EXERCISE REQUIREMENTS: The records should be written out in full, with nothing altered.

Source data:

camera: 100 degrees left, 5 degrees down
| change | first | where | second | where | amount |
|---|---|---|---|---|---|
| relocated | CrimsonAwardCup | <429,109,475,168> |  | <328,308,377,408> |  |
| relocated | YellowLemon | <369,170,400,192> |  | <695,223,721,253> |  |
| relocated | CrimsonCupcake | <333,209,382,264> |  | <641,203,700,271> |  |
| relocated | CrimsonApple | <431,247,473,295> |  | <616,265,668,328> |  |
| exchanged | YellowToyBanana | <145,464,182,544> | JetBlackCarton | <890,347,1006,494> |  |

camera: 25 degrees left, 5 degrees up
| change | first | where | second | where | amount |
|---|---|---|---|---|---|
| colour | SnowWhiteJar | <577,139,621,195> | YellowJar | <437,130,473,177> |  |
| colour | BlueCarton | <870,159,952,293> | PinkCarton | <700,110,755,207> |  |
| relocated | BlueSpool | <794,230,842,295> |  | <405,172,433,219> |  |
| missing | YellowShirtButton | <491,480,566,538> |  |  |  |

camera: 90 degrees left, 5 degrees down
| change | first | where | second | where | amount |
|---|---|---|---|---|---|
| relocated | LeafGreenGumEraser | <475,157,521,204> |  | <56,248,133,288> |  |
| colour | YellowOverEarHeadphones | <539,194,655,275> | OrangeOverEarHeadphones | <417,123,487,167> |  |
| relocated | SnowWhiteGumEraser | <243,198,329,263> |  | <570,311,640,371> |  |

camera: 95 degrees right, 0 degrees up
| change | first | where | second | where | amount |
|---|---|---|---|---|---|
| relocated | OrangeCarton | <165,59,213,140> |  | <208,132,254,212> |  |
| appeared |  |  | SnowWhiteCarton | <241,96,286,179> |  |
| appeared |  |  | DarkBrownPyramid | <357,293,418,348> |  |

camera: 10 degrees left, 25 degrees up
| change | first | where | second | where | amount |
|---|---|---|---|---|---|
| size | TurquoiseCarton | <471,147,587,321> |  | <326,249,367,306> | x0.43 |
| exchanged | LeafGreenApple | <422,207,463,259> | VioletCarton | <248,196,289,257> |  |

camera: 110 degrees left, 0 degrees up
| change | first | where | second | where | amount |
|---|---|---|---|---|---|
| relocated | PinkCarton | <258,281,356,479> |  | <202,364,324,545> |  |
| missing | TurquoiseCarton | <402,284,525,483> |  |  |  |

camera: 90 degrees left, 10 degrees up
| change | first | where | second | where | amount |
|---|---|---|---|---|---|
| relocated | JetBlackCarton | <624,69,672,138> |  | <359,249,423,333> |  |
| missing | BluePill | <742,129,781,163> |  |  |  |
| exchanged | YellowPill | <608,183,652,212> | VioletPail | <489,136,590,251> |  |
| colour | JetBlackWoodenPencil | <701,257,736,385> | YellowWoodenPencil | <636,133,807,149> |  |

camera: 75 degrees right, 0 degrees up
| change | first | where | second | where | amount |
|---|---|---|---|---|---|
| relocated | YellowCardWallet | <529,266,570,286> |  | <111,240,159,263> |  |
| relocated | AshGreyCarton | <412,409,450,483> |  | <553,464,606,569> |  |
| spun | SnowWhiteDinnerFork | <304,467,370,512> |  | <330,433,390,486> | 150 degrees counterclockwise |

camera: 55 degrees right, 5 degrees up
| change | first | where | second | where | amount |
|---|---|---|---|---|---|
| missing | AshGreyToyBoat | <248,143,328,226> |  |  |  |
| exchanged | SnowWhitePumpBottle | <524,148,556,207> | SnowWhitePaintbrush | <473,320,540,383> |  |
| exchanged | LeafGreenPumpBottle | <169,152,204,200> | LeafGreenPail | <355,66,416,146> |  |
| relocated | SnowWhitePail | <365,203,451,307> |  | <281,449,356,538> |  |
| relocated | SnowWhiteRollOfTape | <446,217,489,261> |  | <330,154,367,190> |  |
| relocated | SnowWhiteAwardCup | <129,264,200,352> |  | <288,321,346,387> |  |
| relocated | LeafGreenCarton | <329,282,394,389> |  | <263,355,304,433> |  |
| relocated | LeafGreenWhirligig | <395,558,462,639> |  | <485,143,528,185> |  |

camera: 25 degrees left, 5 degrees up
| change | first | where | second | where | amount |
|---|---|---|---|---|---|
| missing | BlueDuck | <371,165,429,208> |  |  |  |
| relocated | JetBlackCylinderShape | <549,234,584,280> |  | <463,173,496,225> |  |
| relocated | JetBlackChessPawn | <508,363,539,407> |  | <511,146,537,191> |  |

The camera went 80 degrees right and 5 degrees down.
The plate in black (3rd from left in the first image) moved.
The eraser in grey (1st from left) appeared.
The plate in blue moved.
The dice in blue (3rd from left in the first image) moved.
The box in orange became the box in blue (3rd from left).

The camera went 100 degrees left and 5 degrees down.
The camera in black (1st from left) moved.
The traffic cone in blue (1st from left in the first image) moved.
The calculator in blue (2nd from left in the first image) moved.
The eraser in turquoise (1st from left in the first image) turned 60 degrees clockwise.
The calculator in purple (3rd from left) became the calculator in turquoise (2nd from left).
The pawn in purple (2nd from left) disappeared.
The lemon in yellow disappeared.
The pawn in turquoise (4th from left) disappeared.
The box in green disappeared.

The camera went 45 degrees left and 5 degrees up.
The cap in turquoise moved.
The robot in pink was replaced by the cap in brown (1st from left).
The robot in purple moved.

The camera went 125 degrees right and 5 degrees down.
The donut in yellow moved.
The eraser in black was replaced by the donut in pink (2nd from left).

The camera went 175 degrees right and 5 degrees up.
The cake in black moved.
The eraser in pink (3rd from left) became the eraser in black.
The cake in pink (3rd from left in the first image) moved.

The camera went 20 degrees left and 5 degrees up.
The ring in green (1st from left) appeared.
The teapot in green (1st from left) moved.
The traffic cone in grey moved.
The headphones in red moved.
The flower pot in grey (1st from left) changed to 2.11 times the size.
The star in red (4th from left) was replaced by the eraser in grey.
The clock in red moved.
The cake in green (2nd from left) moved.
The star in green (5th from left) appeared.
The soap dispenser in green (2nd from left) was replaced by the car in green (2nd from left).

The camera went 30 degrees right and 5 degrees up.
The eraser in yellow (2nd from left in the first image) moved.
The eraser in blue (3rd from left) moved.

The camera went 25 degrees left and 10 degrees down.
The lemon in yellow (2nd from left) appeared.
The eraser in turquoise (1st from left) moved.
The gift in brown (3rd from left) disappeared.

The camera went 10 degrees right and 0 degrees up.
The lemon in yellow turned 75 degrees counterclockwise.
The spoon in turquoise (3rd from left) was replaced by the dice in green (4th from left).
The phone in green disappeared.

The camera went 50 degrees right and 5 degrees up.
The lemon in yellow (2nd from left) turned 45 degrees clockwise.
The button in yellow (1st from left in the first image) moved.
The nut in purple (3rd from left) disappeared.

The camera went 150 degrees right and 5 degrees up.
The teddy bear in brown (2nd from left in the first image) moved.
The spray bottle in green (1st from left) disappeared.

RESULT OF THE EXERCISE:
camera: 100 degrees left, 5 degrees down
| change | first | where | second | where | amount |
|---|---|---|---|---|---|
| relocated | CrimsonAwardCup | <429,109,475,168> |  | <328,308,377,408> |  |
| relocated | YellowLemon | <369,170,400,192> |  | <695,223,721,253> |  |
| relocated | CrimsonCupcake | <333,209,382,264> |  | <641,203,700,271> |  |
| relocated | CrimsonApple | <431,247,473,295> |  | <616,265,668,328> |  |
| exchanged | YellowToyBanana | <145,464,182,544> | JetBlackCarton | <890,347,1006,494> |  |

camera: 25 degrees left, 5 degrees up
| change | first | where | second | where | amount |
|---|---|---|---|---|---|
| colour | SnowWhiteJar | <577,139,621,195> | YellowJar | <437,130,473,177> |  |
| colour | BlueCarton | <870,159,952,293> | PinkCarton | <700,110,755,207> |  |
| relocated | BlueSpool | <794,230,842,295> |  | <405,172,433,219> |  |
| missing | YellowShirtButton | <491,480,566,538> |  |  |  |

camera: 90 degrees left, 5 degrees down
| change | first | where | second | where | amount |
|---|---|---|---|---|---|
| relocated | LeafGreenGumEraser | <475,157,521,204> |  | <56,248,133,288> |  |
| colour | YellowOverEarHeadphones | <539,194,655,275> | OrangeOverEarHeadphones | <417,123,487,167> |  |
| relocated | SnowWhiteGumEraser | <243,198,329,263> |  | <570,311,640,371> |  |

camera: 95 degrees right, 0 degrees up
| change | first | where | second | where | amount |
|---|---|---|---|---|---|
| relocated | OrangeCarton | <165,59,213,140> |  | <208,132,254,212> |  |
| appeared |  |  | SnowWhiteCarton | <241,96,286,179> |  |
| appeared |  |  | DarkBrownPyramid | <357,293,418,348> |  |

camera: 10 degrees left, 25 degrees up
| change | first | where | second | where | amount |
|---|---|---|---|---|---|
| size | TurquoiseCarton | <471,147,587,321> |  | <326,249,367,306> | x0.43 |
| exchanged | LeafGreenApple | <422,207,463,259> | VioletCarton | <248,196,289,257> |  |

camera: 110 degrees left, 0 degrees up
| change | first | where | second | where | amount |
|---|---|---|---|---|---|
| relocated | PinkCarton | <258,281,356,479> |  | <202,364,324,545> |  |
| missing | TurquoiseCarton | <402,284,525,483> |  |  |  |

camera: 90 degrees left, 10 degrees up
| change | first | where | second | where | amount |
|---|---|---|---|---|---|
| relocated | JetBlackCarton | <624,69,672,138> |  | <359,249,423,333> |  |
| missing | BluePill | <742,129,781,163> |  |  |  |
| exchanged | YellowPill | <608,183,652,212> | VioletPail | <489,136,590,251> |  |
| colour | JetBlackWoodenPencil | <701,257,736,385> | YellowWoodenPencil | <636,133,807,149> |  |

camera: 75 degrees right, 0 degrees up
| change | first | where | second | where | amount |
|---|---|---|---|---|---|
| relocated | YellowCardWallet | <529,266,570,286> |  | <111,240,159,263> |  |
| relocated | AshGreyCarton | <412,409,450,483> |  | <553,464,606,569> |  |
| spun | SnowWhiteDinnerFork | <304,467,370,512> |  | <330,433,390,486> | 150 degrees counterclockwise |

camera: 55 degrees right, 5 degrees up
| change | first | where | second | where | amount |
|---|---|---|---|---|---|
| missing | AshGreyToyBoat | <248,143,328,226> |  |  |  |
| exchanged | SnowWhitePumpBottle | <524,148,556,207> | SnowWhitePaintbrush | <473,320,540,383> |  |
| exchanged | LeafGreenPumpBottle | <169,152,204,200> | LeafGreenPail | <355,66,416,146> |  |
| relocated | SnowWhitePail | <365,203,451,307> |  | <281,449,356,538> |  |
| relocated | SnowWhiteRollOfTape | <446,217,489,261> |  | <330,154,367,190> |  |
| relocated | SnowWhiteAwardCup | <129,264,200,352> |  | <288,321,346,387> |  |
| relocated | LeafGreenCarton | <329,282,394,389> |  | <263,355,304,433> |  |
| relocated | LeafGreenWhirligig | <395,558,462,639> |  | <485,143,528,185> |  |

camera: 25 degrees left, 5 degrees up
| change | first | where | second | where | amount |
|---|---|---|---|---|---|
| missing | BlueDuck | <371,165,429,208> |  |  |  |
| relocated | JetBlackCylinderShape | <549,234,584,280> |  | <463,173,496,225> |  |
| relocated | JetBlackChessPawn | <508,363,539,407> |  | <511,146,537,191> |  |

The camera went 80 degrees right and 5 degrees down.
The plate in black (3rd from left in the first image) moved.
The eraser in grey (1st from left) appeared.
The plate in blue moved.
The dice in blue (3rd from left in the first image) moved.
The box in orange became the box in blue (3rd from left).

The camera went 100 degrees left and 5 degrees down.
The camera in black (1st from left) moved.
The traffic cone in blue (1st from left in the first image) moved.
The calculator in blue (2nd from left in the first image) moved.
The eraser in turquoise (1st from left in the first image) turned 60 degrees clockwise.
The calculator in purple (3rd from left) became the calculator in turquoise (2nd from left).
The pawn in purple (2nd from left) disappeared.
The lemon in yellow disappeared.
The pawn in turquoise (4th from left) disappeared.
The box in green disappeared.

The camera went 45 degrees left and 5 degrees up.
The cap in turquoise moved.
The robot in pink was replaced by the cap in brown (1st from left).
The robot in purple moved.

The camera went 125 degrees right and 5 degrees down.
The donut in yellow moved.
The eraser in black was replaced by the donut in pink (2nd from left).

The camera went 175 degrees right and 5 degrees up.
The cake in black moved.
The eraser in pink (3rd from left) became the eraser in black.
The cake in pink (3rd from left in the first image) moved.

The camera went 20 degrees left and 5 degrees up.
The ring in green (1st from left) appeared.
The teapot in green (1st from left) moved.
The traffic cone in grey moved.
The headphones in red moved.
The flower pot in grey (1st from left) changed to 2.11 times the size.
The star in red (4th from left) was replaced by the eraser in grey.
The clock in red moved.
The cake in green (2nd from left) moved.
The star in green (5th from left) appeared.
The soap dispenser in green (2nd from left) was replaced by the car in green (2nd from left).

The camera went 30 degrees right and 5 degrees up.
The eraser in yellow (2nd from left in the first image) moved.
The eraser in blue (3rd from left) moved.

The camera went 25 degrees left and 10 degrees down.
The lemon in yellow (2nd from left) appeared.
The eraser in turquoise (1st from left) moved.
The gift in brown (3rd from left) disappeared.

The camera went 10 degrees right and 0 degrees up.
The lemon in yellow turned 75 degrees counterclockwise.
The spoon in turquoise (3rd from left) was replaced by the dice in green (4th from left).
The phone in green disappeared.

The camera went 50 degrees right and 5 degrees up.
The lemon in yellow (2nd from left) turned 45 degrees clockwise.
The button in yellow (1st from left in the first image) moved.
The nut in purple (3rd from left) disappeared.

The camera went 150 degrees right and 5 degrees up.
The teddy bear in brown (2nd from left in the first image) moved.
The spray bottle in green (1st from left) disappeared.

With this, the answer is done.